### SET PROBLEM
Reproduce every line of notation in the records below character for character, leaving the pictures out of your answer.

### INFORMATION PROVIDED
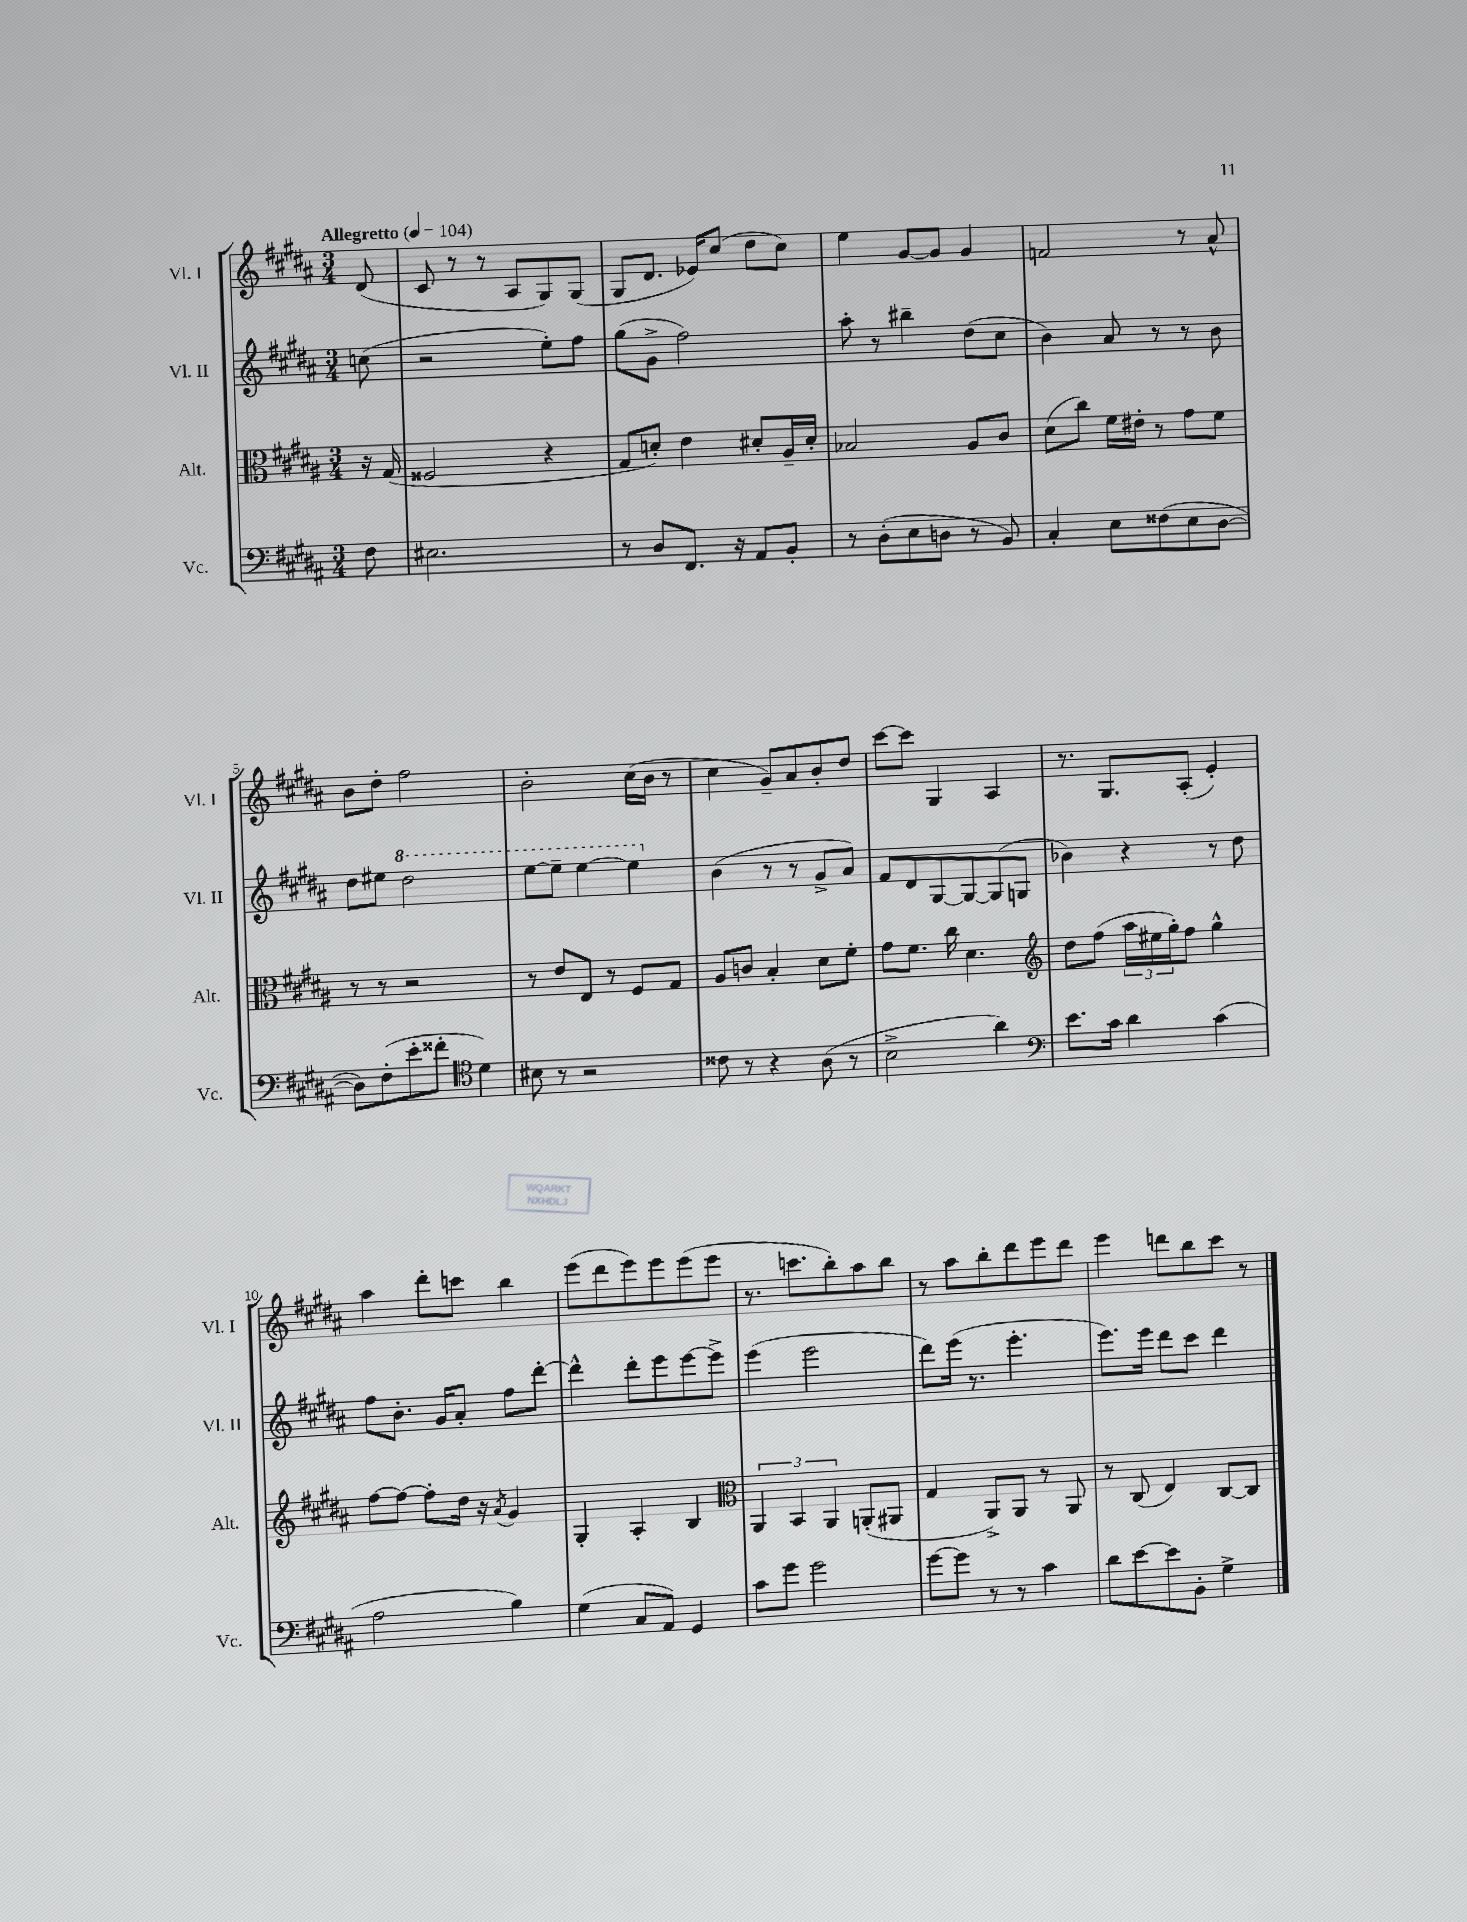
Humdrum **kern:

**kern	**kern	**kern	**kern
*staff4	*staff3	*staff2	*staff1
*clefF4	*clefC3	*clefG2	*clefG2
*k[f#c#g#d#a#]	*k[f#c#g#d#a#]	*k[f#c#g#d#a#]	*k[f#c#g#d#a#]
*M3/4	*M3/4	*M3/4	*M3/4
*MM104	*MM104	*MM104	*MM104
8F#	16r	(8cc	(8d#
.	(16G#	.	.
=	=	=	=
2.E#	2F##	2r	8c#
.	.	.	8r
.	.	.	8r
.	.	.	8A#
.	4r	8ee')	8G#)
.	.	8ff#	(8G#
=	=	=	=
8r	8G#	(8gg#	8G#
8D#	8d')	8g#^	8.d#
8.FF#	4e	2ff#)	.
.	.	.	16e-)
.	.	.	(8cc#
16r	.	.	.
8AA#	8d#'	.	8dd#
8BB'	16A#~	.	8cc#)
.	16d#'	.	.
=	=	=	=
8r	2B-	8aa#'	4ee
(8D#'	.	8r	.
8E	.	4bb#~	[8g#
8D	.	.	8g#]
8r	8A#	(8dd#	4g#
8BB)	8c#	8cc#	.
=	=	=	=
4C#'	(8d#	4b)	2f
.	8cc#)	.	.
8E	16f#	8a#	.
.	16e#'	.	.
(8F##	8r	8r	.
8E	8g#	8r	8r
[8D#	8f#	8b	8a#^^
=	=	=	=
8D#])	8r	8dd#	8b
(8F#'	8r	8ee#	8dd#'
8e'	2r	2ddd#	2ff#
8f##'	.	.	.
*clefC4	*	*	*
4d#)	.	.	.
=	=	=	=
8B#	8r	[8eee	2b'
8r	8e	8eee~]	.
2r	8E	[4eee	.
.	8r	.	.
.	8F#	4eee]	(16cc#
.	.	.	16b
.	8G#	.	8r
=	=	=	=
8c##	8A#	(4b	4cc#
8r	8c	.	.
4r	4B'	8r	8g#~)
.	.	8r	8a#
(8A#	8d#	8g#^	8b'
8r	8f#'	8a#)	8dd#
=	=	=	=
2B^	8g#	8f#	[8ccc#
.	8.f#	8d#	8ccc#]
.	.	[8G#	4G#
.	16cc#	.	.
.	4.d#	8G#_	.
4a#)	.	(8G#]	4A#
.	.	8G	.
=	=	=	=
*clefF4	*clefG2	*	*
8.e	8dd#	4b-)	8.r
.	(8ff#	.	.
16c#	.	.	8.G#
4d#	24aa#	4r	.
.	24ee#	.	.
.	24gg#')	.	.
.	8ff#	.	(8A#'
(4c#	4gg#^^	8r	4e')
.	.	8dd#	.
=	=	=	=
2A#	[8ff#	8ff#	4aa#
.	8ff#_	8.b'	.
.	8ff#']	.	8ddd#'
.	.	16g#	.
.	16dd#	8a#'	8ccc
.	16r	.	.
.	8qa#	.	.
4B)	4g#	8ff#	4bb
.	.	[8ddd#'	.
=	=	=	=
(4G#	4G#'	4ddd#^^]	(8eee
.	.	.	8ddd#
8C#	4A#'	8ddd#'	8eee)
8AA#)	.	8eee	8eee
4GG#	4B	[8eee	(8eee
.	.	8eee^]	8eee
=	=	=	=
*	*clefC3	*	*
8c#	6AA#	(4eee	8.r
8g#	.	.	.
.	6BB	.	.
.	.	.	8.ccc
2g#	.	2eee	.
.	6AA#	.	.
.	.	.	8bb')
.	(8AA'	.	8aa#
.	8AA#	.	8bb
=	=	=	=
[8g#	4G#	8ddd#)	8r
8g#]	.	(16eee	8aa#
.	.	8.r	.
8r	8AA#^)	.	8bb'
8r	8AA#	4.eee'	8ddd#
4c#	8r	.	8eee
.	8AA#	.	8ddd#
=	=	=	=
8d#	8r	8.eee)	4eee
[8e	(8C#	.	.
.	.	16eee	.
8e]	4E)	8ddd#	8ddd
8BB'	.	8ccc#	8bb
4G#^	[8C#	4ddd#	8ccc#
.	8C#]	.	8r
==	==	==	==
*-	*-	*-	*-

### COMPLETED EXERCISE
Humdrum **kern:

**kern	**kern	**kern	**kern
*staff4	*staff3	*staff2	*staff1
*clefF4	*clefC3	*clefG2	*clefG2
*k[f#c#g#d#a#]	*k[f#c#g#d#a#]	*k[f#c#g#d#a#]	*k[f#c#g#d#a#]
*M3/4	*M3/4	*M3/4	*M3/4
*MM104	*MM104	*MM104	*MM104
8F#	16r	(8cc	(8d#
.	(16G#	.	.
=	=	=	=
2.E#	2F##	2r	8c#
.	.	.	8r
.	.	.	8r
.	.	.	8A#
.	4r	8ee')	8G#)
.	.	8ff#	(8G#
=	=	=	=
8r	8G#	(8gg#	8G#
8D#	8d')	8g#^	8.d#
8.FF#	4e	2ff#)	.
.	.	.	16e-)
.	.	.	(8cc#
16r	.	.	.
8AA#	8d#'	.	8dd#
8BB'	16A#~	.	8cc#)
.	16d#'	.	.
=	=	=	=
8r	2B-	8aa#'	4ee
(8D#'	.	8r	.
8E	.	4bb#~	[8g#
8D	.	.	8g#]
8r	8A#	(8dd#	4g#
8BB)	8c#	8cc#	.
=	=	=	=
4C#'	(8d#	4b)	2f
.	8cc#)	.	.
8E	16f#	8a#	.
.	16e#'	.	.
(8F##	8r	8r	.
8E	8g#	8r	8r
[8D#	8f#	8b	8a#^^
=	=	=	=
8D#])	8r	8dd#	8b
(8F#'	8r	8ee#	8dd#'
8e'	2r	2ddd#	2ff#
8f##'	.	.	.
*clefC4	*	*	*
4d#)	.	.	.
=	=	=	=
8B#	8r	[8eee	2b'
8r	8e	8eee~]	.
2r	8E	[4eee	.
.	8r	.	.
.	8F#	4eee]	(16cc#
.	.	.	16b
.	8G#	.	8r
=	=	=	=
8c##	8A#	(4b	4cc#
8r	8c	.	.
4r	4B'	8r	8g#~)
.	.	8r	8a#
(8A#	8d#	8g#^	8b'
8r	8f#'	8a#)	8dd#
=	=	=	=
2B^	8g#	8f#	[8ccc#
.	8.f#	8d#	8ccc#]
.	.	[8G#	4G#
.	16cc#	.	.
.	4.d#	8G#_	.
4a#)	.	(8G#]	4A#
.	.	8G	.
=	=	=	=
*clefF4	*clefG2	*	*
8.e	8dd#	4b-)	8.r
.	(8ff#	.	.
16c#	.	.	8.G#
4d#	24aa#	4r	.
.	24ee#	.	.
.	24gg#')	.	.
.	8ff#	.	(8A#'
(4c#	4gg#^^	8r	4e')
.	.	8dd#	.
=	=	=	=
2A#	[8ff#	8ff#	4aa#
.	8ff#_	8.b'	.
.	8ff#']	.	8ddd#'
.	.	16g#	.
.	16dd#	8a#'	8ccc
.	16r	.	.
.	8qa#	.	.
4B)	4g#	8ff#	4bb
.	.	[8ddd#'	.
=	=	=	=
(4G#	4G#'	4ddd#^^]	(8eee
.	.	.	8ddd#
8C#	4A#'	8ddd#'	8eee)
8AA#)	.	8eee	8eee
4GG#	4B	[8eee	(8eee
.	.	8eee^]	8eee
=	=	=	=
*	*clefC3	*	*
8c#	6AA#	(4eee	8.r
8g#	.	.	.
.	6BB	.	.
.	.	.	8.ccc
2g#	.	2eee	.
.	6AA#	.	.
.	.	.	8bb')
.	(8AA'	.	8aa#
.	8AA#	.	8bb
=	=	=	=
[8g#	4G#	8ddd#)	8r
8g#]	.	(16eee	8aa#
.	.	8.r	.
8r	8AA#^)	.	8bb'
8r	8AA#	4.eee'	8ddd#
4c#	8r	.	8eee
.	8AA#	.	8ddd#
=	=	=	=
8d#	8r	8.eee)	4eee
[8e	(8C#	.	.
.	.	16eee	.
8e]	4E)	8ddd#	8ddd
8BB'	.	8ccc#	8bb
4G#^	[8C#	4ddd#	8ccc#
.	8C#]	.	8r
==	==	==	==
*-	*-	*-	*-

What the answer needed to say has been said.